* WORK INSTRUCTIONS
Every line from the one with "red trapezoid: moved 16 px left" to the one with "brown star at", including those two, is to be copied exactly; all other lines of the entries below are left out.
EXERCISE DATA Start Marker
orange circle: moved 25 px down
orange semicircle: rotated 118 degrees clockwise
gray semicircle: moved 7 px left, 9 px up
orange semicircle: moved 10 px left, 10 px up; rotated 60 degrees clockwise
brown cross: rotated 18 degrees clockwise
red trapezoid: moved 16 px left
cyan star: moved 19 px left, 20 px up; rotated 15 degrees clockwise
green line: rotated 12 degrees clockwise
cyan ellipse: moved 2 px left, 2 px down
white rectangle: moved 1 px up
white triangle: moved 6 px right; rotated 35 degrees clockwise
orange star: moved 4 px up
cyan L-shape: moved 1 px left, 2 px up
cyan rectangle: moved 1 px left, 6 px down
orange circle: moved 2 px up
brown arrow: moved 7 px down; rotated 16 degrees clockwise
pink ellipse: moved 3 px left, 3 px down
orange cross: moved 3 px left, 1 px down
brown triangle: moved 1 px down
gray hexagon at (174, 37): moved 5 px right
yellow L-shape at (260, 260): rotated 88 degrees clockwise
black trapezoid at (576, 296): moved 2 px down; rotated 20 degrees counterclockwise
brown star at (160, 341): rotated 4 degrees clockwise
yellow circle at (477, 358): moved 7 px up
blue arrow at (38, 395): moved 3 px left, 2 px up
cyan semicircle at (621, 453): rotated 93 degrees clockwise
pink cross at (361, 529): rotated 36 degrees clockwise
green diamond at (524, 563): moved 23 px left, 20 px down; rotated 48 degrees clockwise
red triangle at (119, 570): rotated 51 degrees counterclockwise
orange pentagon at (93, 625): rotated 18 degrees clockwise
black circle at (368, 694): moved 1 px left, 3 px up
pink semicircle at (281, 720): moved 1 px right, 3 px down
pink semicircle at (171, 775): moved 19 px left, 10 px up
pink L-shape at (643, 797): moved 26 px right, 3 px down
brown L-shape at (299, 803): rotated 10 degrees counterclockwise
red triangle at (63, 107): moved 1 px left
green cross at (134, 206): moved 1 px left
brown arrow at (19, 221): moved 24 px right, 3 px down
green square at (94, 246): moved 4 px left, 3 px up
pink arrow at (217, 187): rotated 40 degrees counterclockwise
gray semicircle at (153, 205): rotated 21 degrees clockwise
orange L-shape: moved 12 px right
EXERCISE DATA End Marker
* ANSWER TO THIS EXERCISE
red trapezoid: moved 16 px left
cyan star: moved 19 px left, 20 px up; rotated 15 degrees clockwise
green line: rotated 12 degrees clockwise
cyan ellipse: moved 2 px left, 2 px down
white rectangle: moved 1 px up
white triangle: moved 6 px right; rotated 35 degrees clockwise
orange star: moved 4 px up
cyan L-shape: moved 1 px left, 2 px up
cyan rectangle: moved 1 px left, 6 px down
orange circle: moved 2 px up
brown arrow: moved 7 px down; rotated 16 degrees clockwise
pink ellipse: moved 3 px left, 3 px down
orange cross: moved 3 px left, 1 px down
brown triangle: moved 1 px down
gray hexagon at (174, 37): moved 5 px right
yellow L-shape at (260, 260): rotated 88 degrees clockwise
black trapezoid at (576, 296): moved 2 px down; rotated 20 degrees counterclockwise
brown star at (160, 341): rotated 4 degrees clockwise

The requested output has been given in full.